* _ASSIGNMENT_
Using the entries below, output exactly the line containing "camera: 10 degrees left, 15 degrees up" and all lines that follow it to the end.

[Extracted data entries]
•••••

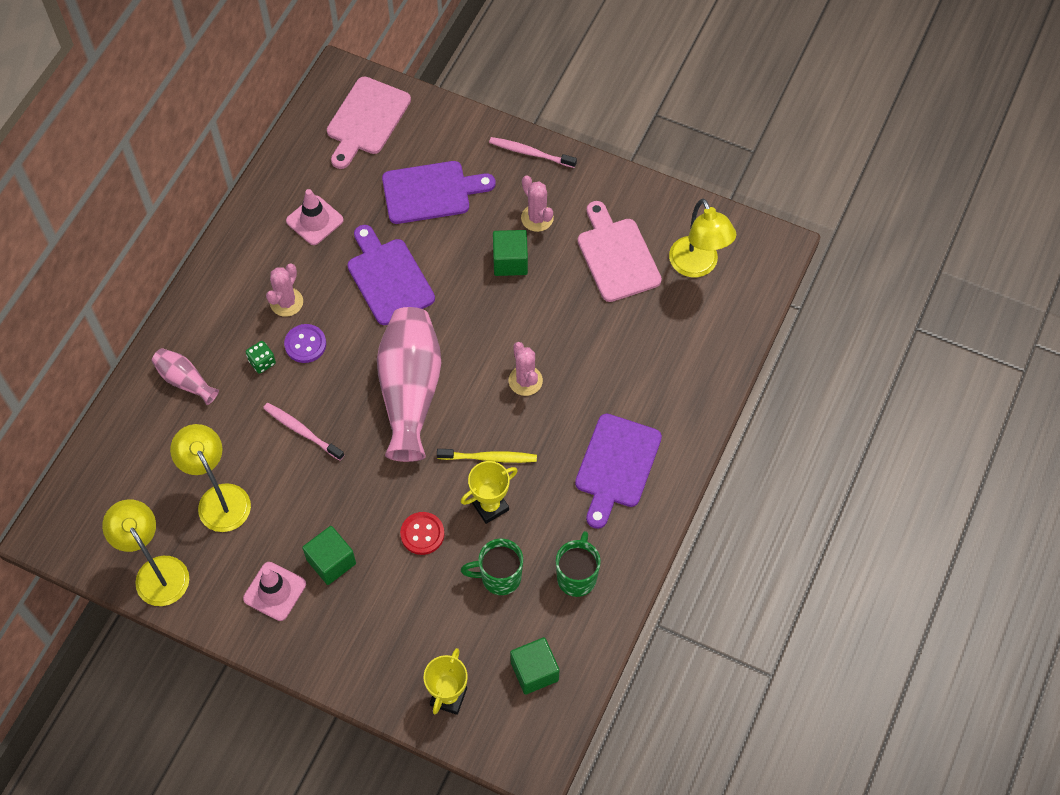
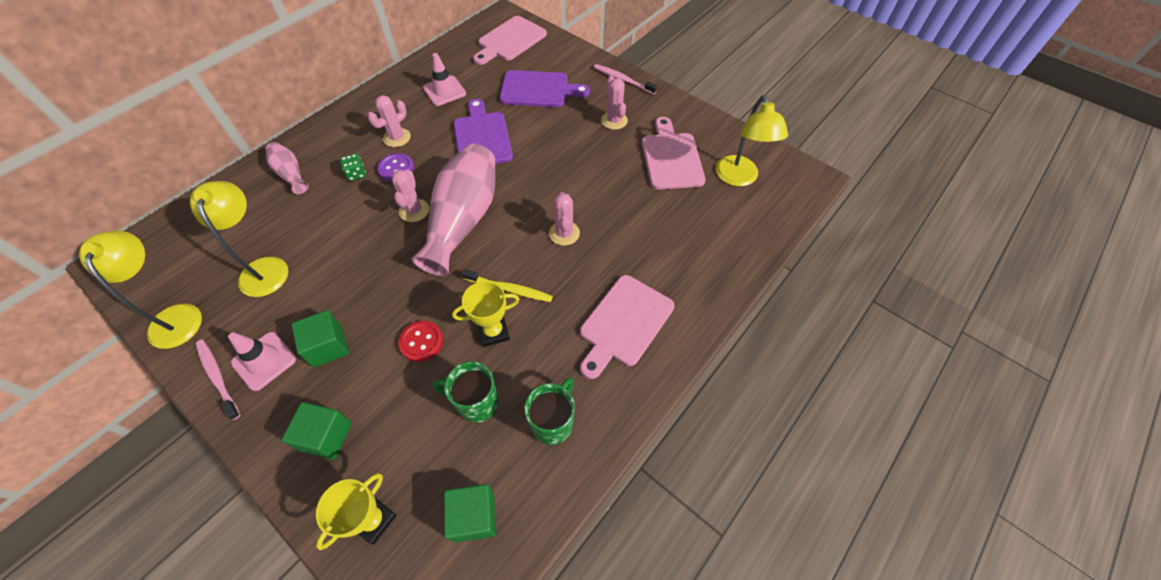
camera: 15 degrees right, 5 degrees down
pink toothbrush [263,403,344,461] -> pink toothbrush moved to [195,339,240,420]
green cube [493,230,528,276] -> green cube moved to [281,402,352,460]
purple cutting board [575,414,662,529] -> pink cutting board [580,275,675,379]
none -> pink cactus [391,170,429,222]

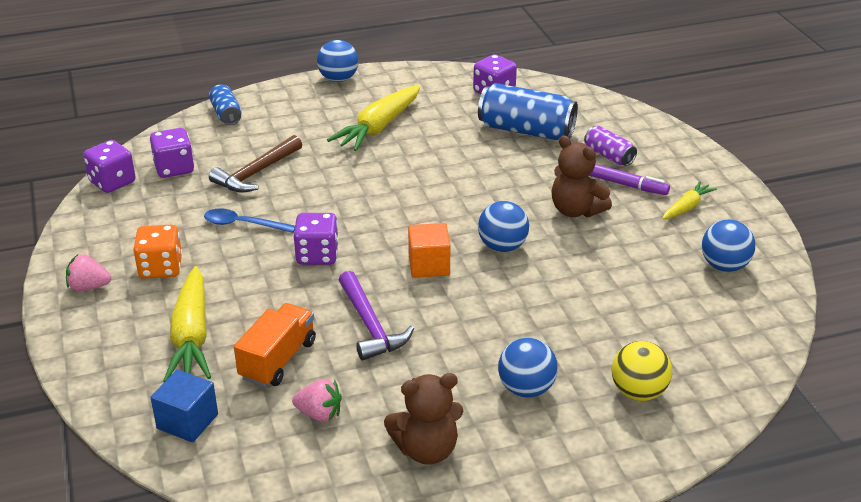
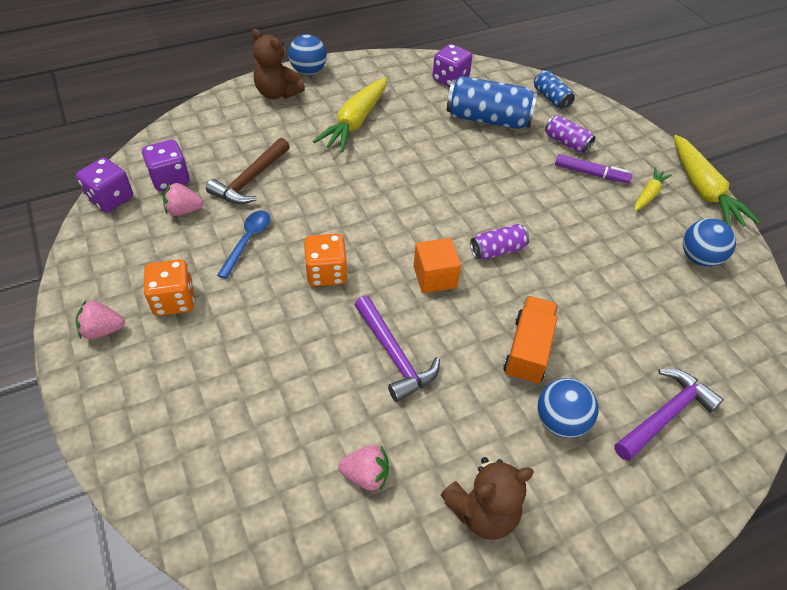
camera: 10 degrees left, 15 degrees up
blue cube [151,370,218,442] -> none
yellow carrot [163,266,211,382] -> yellow carrot moved to [674,135,760,227]
blue spoon [204,208,295,233] -> blue spoon turned 105 degrees clockwise [217,210,270,279]
blue can [209,84,242,125] -> blue can moved to [534,70,575,109]
orange truck [234,303,316,387] -> orange truck moved to [503,296,558,385]
purple dice [293,213,339,265] -> orange dice [304,234,347,286]
blue ball [478,201,529,252] -> purple can [470,224,529,260]
brown teddy bear [552,135,612,217] -> brown teddy bear moved to [252,29,305,99]
yellow ball [612,341,672,401] -> purple hammer [614,369,724,461]
none -> pink strawberry [163,182,204,216]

•••••

* _WRITTEN RESPONSE_
camera: 10 degrees left, 15 degrees up
blue cube [151,370,218,442] -> none
yellow carrot [163,266,211,382] -> yellow carrot moved to [674,135,760,227]
blue spoon [204,208,295,233] -> blue spoon turned 105 degrees clockwise [217,210,270,279]
blue can [209,84,242,125] -> blue can moved to [534,70,575,109]
orange truck [234,303,316,387] -> orange truck moved to [503,296,558,385]
purple dice [293,213,339,265] -> orange dice [304,234,347,286]
blue ball [478,201,529,252] -> purple can [470,224,529,260]
brown teddy bear [552,135,612,217] -> brown teddy bear moved to [252,29,305,99]
yellow ball [612,341,672,401] -> purple hammer [614,369,724,461]
none -> pink strawberry [163,182,204,216]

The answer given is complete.